#### Written request
Substitute "zero-based" for "zero-indexed" wherever it occurs in the records below, and reproduce the records with everything else unchanged.

— Begin —

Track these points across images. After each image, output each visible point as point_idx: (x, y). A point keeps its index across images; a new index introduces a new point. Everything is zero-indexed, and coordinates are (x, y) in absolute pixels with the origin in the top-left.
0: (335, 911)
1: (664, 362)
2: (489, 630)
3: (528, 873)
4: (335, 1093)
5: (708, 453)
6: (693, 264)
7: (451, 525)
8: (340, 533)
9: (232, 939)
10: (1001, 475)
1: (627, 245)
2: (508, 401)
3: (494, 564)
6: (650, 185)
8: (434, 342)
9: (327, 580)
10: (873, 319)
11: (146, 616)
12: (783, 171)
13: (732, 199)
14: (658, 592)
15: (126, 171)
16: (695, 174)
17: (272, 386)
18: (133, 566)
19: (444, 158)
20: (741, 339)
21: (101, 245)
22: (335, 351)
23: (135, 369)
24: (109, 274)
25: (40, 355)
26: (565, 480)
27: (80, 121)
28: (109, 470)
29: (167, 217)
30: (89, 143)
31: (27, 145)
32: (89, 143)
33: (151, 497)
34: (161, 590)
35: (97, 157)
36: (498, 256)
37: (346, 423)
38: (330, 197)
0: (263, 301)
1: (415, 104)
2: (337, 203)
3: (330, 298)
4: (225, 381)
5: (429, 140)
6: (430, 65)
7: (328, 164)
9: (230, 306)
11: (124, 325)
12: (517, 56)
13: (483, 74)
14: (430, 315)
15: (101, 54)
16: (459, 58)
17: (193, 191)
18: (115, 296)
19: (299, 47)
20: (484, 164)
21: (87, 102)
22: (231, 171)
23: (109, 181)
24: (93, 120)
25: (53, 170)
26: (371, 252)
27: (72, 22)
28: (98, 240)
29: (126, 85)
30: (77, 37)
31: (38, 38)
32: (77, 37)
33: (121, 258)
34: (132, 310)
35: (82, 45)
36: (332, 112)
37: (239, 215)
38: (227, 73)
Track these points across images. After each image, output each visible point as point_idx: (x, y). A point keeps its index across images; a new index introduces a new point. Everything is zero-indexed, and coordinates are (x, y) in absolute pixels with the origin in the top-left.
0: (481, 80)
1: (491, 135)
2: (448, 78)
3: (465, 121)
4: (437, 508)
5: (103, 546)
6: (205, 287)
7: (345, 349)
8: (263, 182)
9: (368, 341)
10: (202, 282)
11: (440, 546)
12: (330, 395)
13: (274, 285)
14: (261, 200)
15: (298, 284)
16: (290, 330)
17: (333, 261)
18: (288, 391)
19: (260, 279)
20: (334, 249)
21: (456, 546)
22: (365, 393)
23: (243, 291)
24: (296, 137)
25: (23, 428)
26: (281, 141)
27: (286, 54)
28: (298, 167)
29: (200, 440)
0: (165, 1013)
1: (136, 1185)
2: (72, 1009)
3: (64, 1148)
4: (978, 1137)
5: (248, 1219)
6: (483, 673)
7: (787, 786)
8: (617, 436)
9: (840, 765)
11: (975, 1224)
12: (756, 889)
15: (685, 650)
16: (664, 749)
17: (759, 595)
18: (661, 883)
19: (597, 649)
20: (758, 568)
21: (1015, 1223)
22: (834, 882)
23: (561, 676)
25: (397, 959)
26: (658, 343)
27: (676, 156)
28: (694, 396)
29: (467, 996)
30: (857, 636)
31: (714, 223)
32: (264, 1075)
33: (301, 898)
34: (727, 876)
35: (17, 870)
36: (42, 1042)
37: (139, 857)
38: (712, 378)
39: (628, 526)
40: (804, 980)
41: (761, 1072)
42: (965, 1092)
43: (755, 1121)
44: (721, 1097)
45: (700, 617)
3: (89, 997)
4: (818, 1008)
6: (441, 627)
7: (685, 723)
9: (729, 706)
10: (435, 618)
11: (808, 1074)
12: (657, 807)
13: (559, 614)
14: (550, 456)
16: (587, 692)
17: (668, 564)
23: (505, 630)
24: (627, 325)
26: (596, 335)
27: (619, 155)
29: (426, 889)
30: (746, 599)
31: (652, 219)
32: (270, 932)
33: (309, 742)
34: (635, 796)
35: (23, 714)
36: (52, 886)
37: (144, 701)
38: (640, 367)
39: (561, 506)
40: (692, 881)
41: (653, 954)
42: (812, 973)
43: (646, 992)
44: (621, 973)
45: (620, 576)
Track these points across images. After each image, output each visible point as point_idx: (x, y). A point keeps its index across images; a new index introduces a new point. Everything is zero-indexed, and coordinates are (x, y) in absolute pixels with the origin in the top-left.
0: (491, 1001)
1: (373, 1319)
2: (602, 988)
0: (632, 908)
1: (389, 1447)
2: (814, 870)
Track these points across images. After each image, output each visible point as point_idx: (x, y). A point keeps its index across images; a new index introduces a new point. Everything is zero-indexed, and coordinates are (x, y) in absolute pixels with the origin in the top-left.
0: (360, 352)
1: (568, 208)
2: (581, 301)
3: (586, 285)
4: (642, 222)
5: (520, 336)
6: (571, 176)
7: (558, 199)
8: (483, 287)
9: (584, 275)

— End —

#### Solution to this exercise
Track these points across images. After each image, output each visible point as point_idx: (x, y). A point keeps its index across images; a new index introduces a new point. Everything is zero-based, and coordinates are (x, y) in absolute pixels with the origin in the top-left.
0: (335, 911)
1: (664, 362)
2: (489, 630)
3: (528, 873)
4: (335, 1093)
5: (708, 453)
6: (693, 264)
7: (451, 525)
8: (340, 533)
9: (232, 939)
10: (1001, 475)
1: (627, 245)
2: (508, 401)
3: (494, 564)
6: (650, 185)
8: (434, 342)
9: (327, 580)
10: (873, 319)
11: (146, 616)
12: (783, 171)
13: (732, 199)
14: (658, 592)
15: (126, 171)
16: (695, 174)
17: (272, 386)
18: (133, 566)
19: (444, 158)
20: (741, 339)
21: (101, 245)
22: (335, 351)
23: (135, 369)
24: (109, 274)
25: (40, 355)
26: (565, 480)
27: (80, 121)
28: (109, 470)
29: (167, 217)
30: (89, 143)
31: (27, 145)
32: (89, 143)
33: (151, 497)
34: (161, 590)
35: (97, 157)
36: (498, 256)
37: (346, 423)
38: (330, 197)
0: (263, 301)
1: (415, 104)
2: (337, 203)
3: (330, 298)
4: (225, 381)
5: (429, 140)
6: (430, 65)
7: (328, 164)
9: (230, 306)
11: (124, 325)
12: (517, 56)
13: (483, 74)
14: (430, 315)
15: (101, 54)
16: (459, 58)
17: (193, 191)
18: (115, 296)
19: (299, 47)
20: (484, 164)
21: (87, 102)
22: (231, 171)
23: (109, 181)
24: (93, 120)
25: (53, 170)
26: (371, 252)
27: (72, 22)
28: (98, 240)
29: (126, 85)
30: (77, 37)
31: (38, 38)
32: (77, 37)
33: (121, 258)
34: (132, 310)
35: (82, 45)
36: (332, 112)
37: (239, 215)
38: (227, 73)
Track these points across images. After each image, output each visible point as point_idx: (x, y). A point keeps its index across images; a new index introduces a new point. Everything is zero-based, and coordinates are (x, y) in absolute pixels with the origin in the top-left.
0: (481, 80)
1: (491, 135)
2: (448, 78)
3: (465, 121)
4: (437, 508)
5: (103, 546)
6: (205, 287)
7: (345, 349)
8: (263, 182)
9: (368, 341)
10: (202, 282)
11: (440, 546)
12: (330, 395)
13: (274, 285)
14: (261, 200)
15: (298, 284)
16: (290, 330)
17: (333, 261)
18: (288, 391)
19: (260, 279)
20: (334, 249)
21: (456, 546)
22: (365, 393)
23: (243, 291)
24: (296, 137)
25: (23, 428)
26: (281, 141)
27: (286, 54)
28: (298, 167)
29: (200, 440)
0: (165, 1013)
1: (136, 1185)
2: (72, 1009)
3: (64, 1148)
4: (978, 1137)
5: (248, 1219)
6: (483, 673)
7: (787, 786)
8: (617, 436)
9: (840, 765)
11: (975, 1224)
12: (756, 889)
15: (685, 650)
16: (664, 749)
17: (759, 595)
18: (661, 883)
19: (597, 649)
20: (758, 568)
21: (1015, 1223)
22: (834, 882)
23: (561, 676)
25: (397, 959)
26: (658, 343)
27: (676, 156)
28: (694, 396)
29: (467, 996)
30: (857, 636)
31: (714, 223)
32: (264, 1075)
33: (301, 898)
34: (727, 876)
35: (17, 870)
36: (42, 1042)
37: (139, 857)
38: (712, 378)
39: (628, 526)
40: (804, 980)
41: (761, 1072)
42: (965, 1092)
43: (755, 1121)
44: (721, 1097)
45: (700, 617)
3: (89, 997)
4: (818, 1008)
6: (441, 627)
7: (685, 723)
9: (729, 706)
10: (435, 618)
11: (808, 1074)
12: (657, 807)
13: (559, 614)
14: (550, 456)
16: (587, 692)
17: (668, 564)
23: (505, 630)
24: (627, 325)
26: (596, 335)
27: (619, 155)
29: (426, 889)
30: (746, 599)
31: (652, 219)
32: (270, 932)
33: (309, 742)
34: (635, 796)
35: (23, 714)
36: (52, 886)
37: (144, 701)
38: (640, 367)
39: (561, 506)
40: (692, 881)
41: (653, 954)
42: (812, 973)
43: (646, 992)
44: (621, 973)
45: (620, 576)
Track these points across images. After each image, output each visible point as point_idx: (x, y). A point keeps its index across images; a new index introduces a new point. Everything is zero-based, and coordinates are (x, y) in absolute pixels with the origin in the top-left.
0: (491, 1001)
1: (373, 1319)
2: (602, 988)
0: (632, 908)
1: (389, 1447)
2: (814, 870)
Track these points across images. After each image, output each visible point as point_idx: (x, y). A point keeps its index across images; a new index introduces a new point. Everything is zero-based, and coordinates are (x, y) in absolute pixels with the origin in the top-left.
0: (360, 352)
1: (568, 208)
2: (581, 301)
3: (586, 285)
4: (642, 222)
5: (520, 336)
6: (571, 176)
7: (558, 199)
8: (483, 287)
9: (584, 275)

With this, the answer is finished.